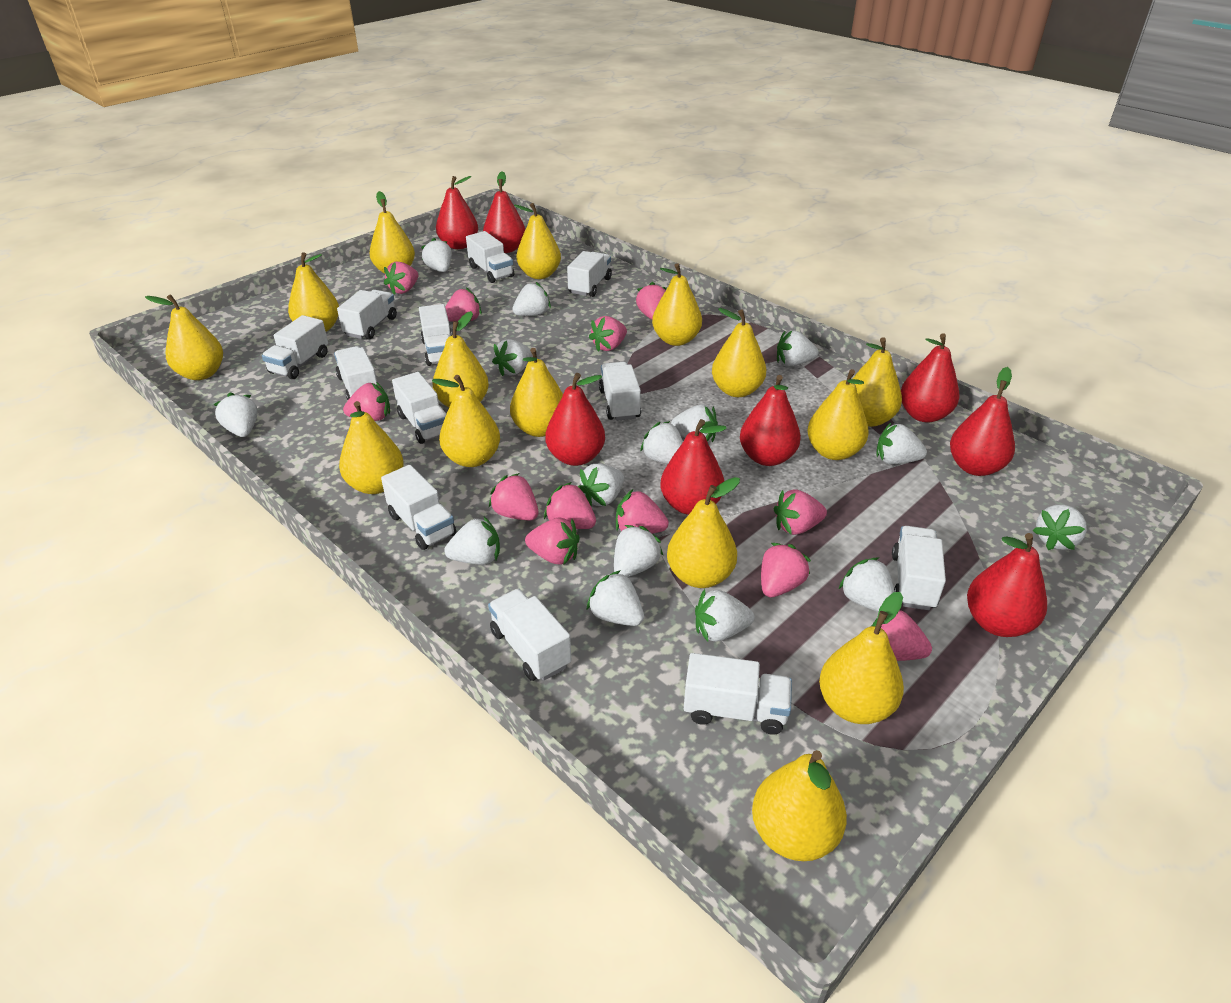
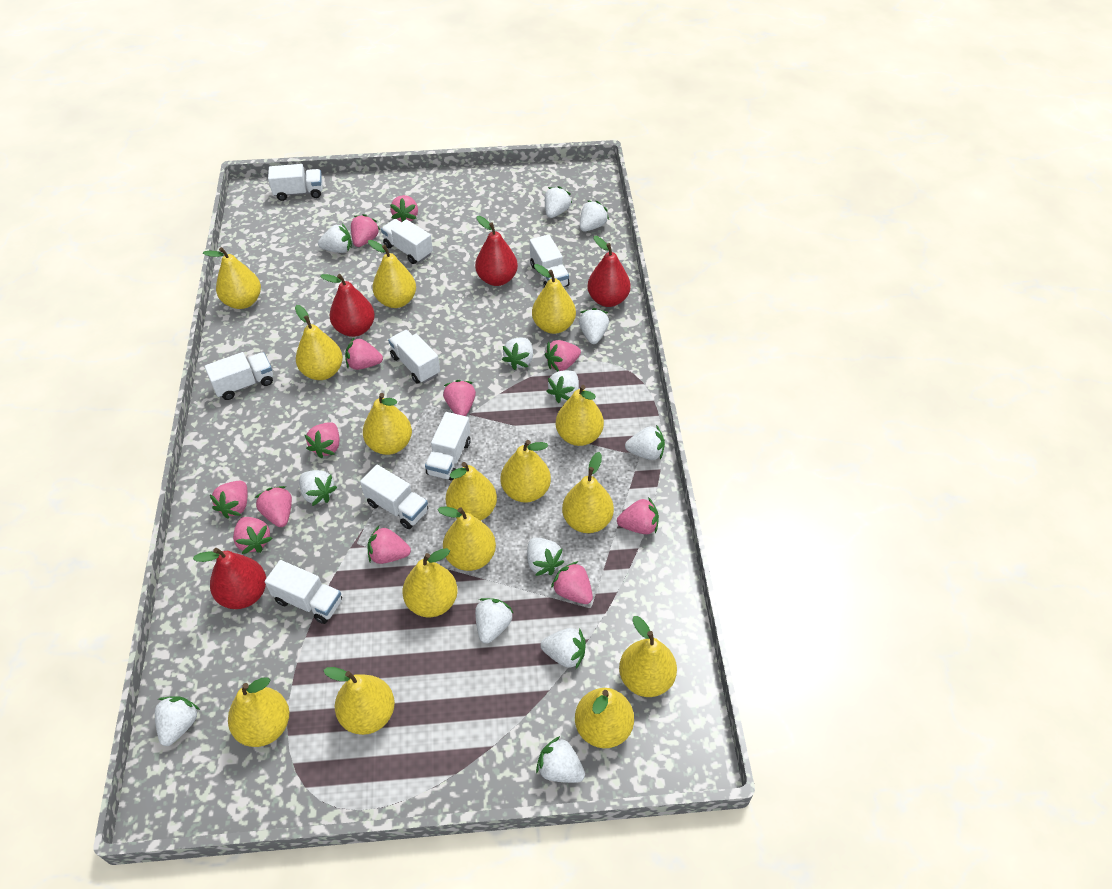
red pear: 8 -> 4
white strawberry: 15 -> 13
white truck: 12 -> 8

━━━━━━━━━━

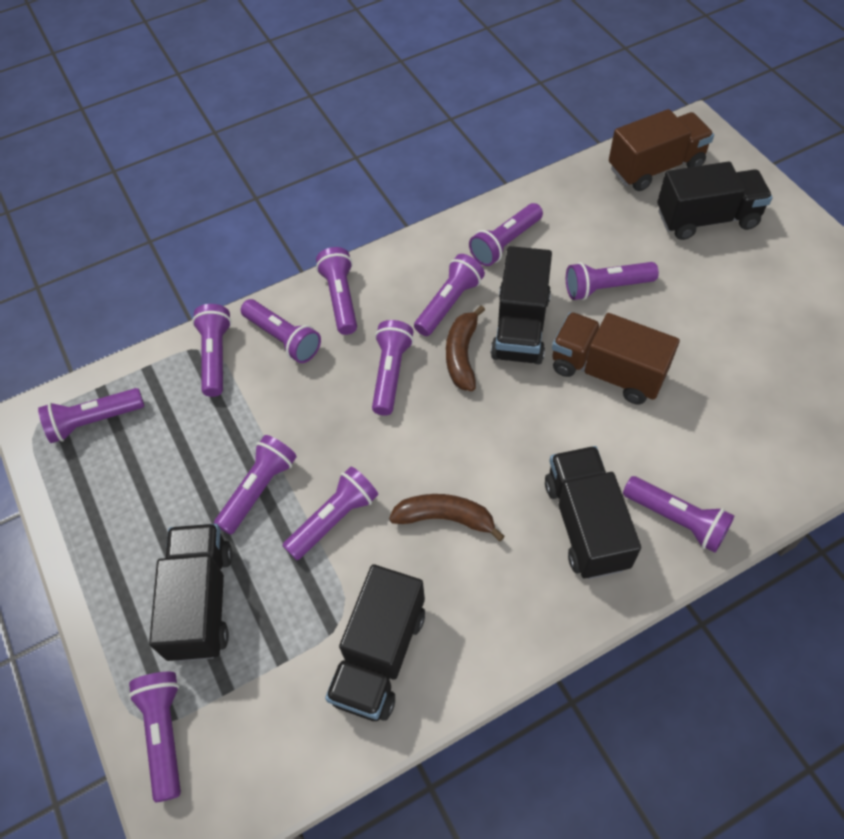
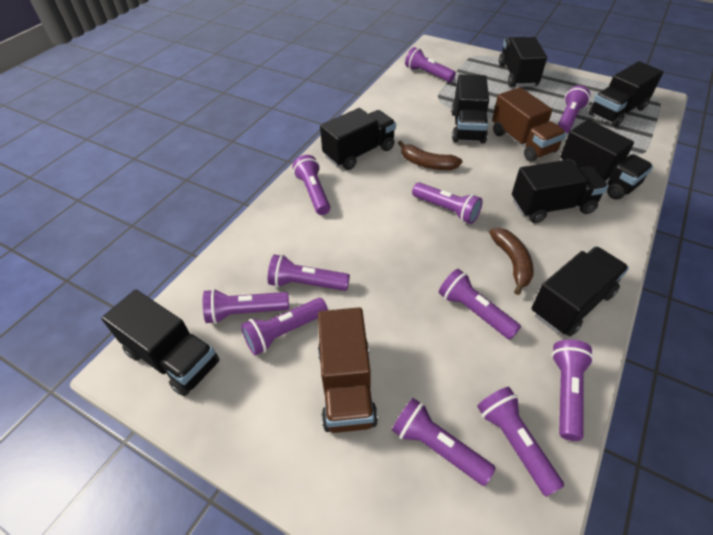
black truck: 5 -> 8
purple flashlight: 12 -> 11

━━━━━━━━━━

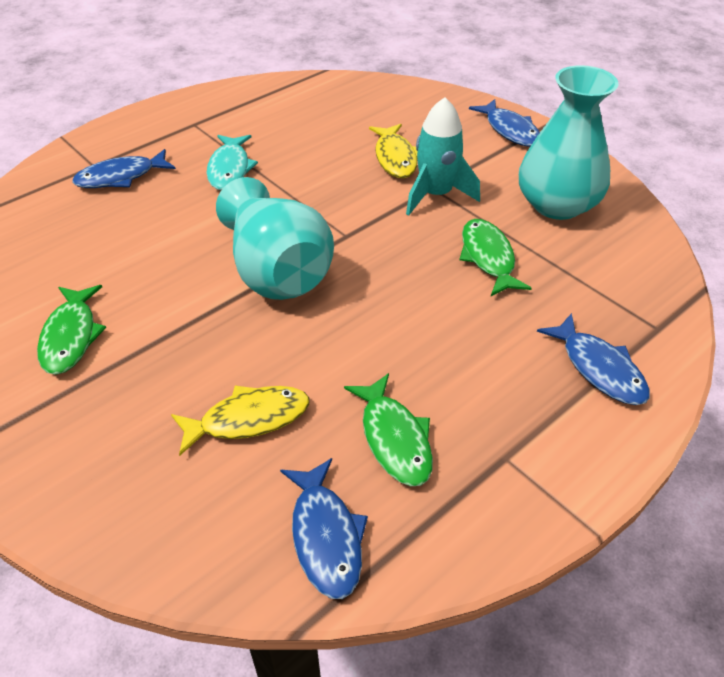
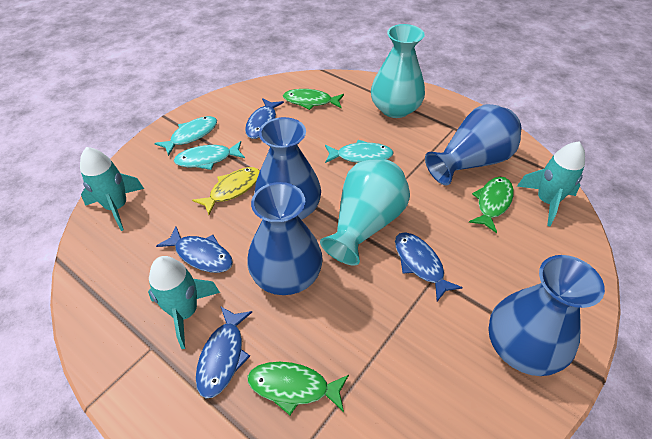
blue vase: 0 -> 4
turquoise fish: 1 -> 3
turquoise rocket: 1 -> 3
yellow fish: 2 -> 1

━━━━━━━━━━

Task directions
Reproduce verbatim the lines above, from the line with "blue vase: 0 -> 4" through the line with "yellow fish: 2 -> 1".

Result
blue vase: 0 -> 4
turquoise fish: 1 -> 3
turquoise rocket: 1 -> 3
yellow fish: 2 -> 1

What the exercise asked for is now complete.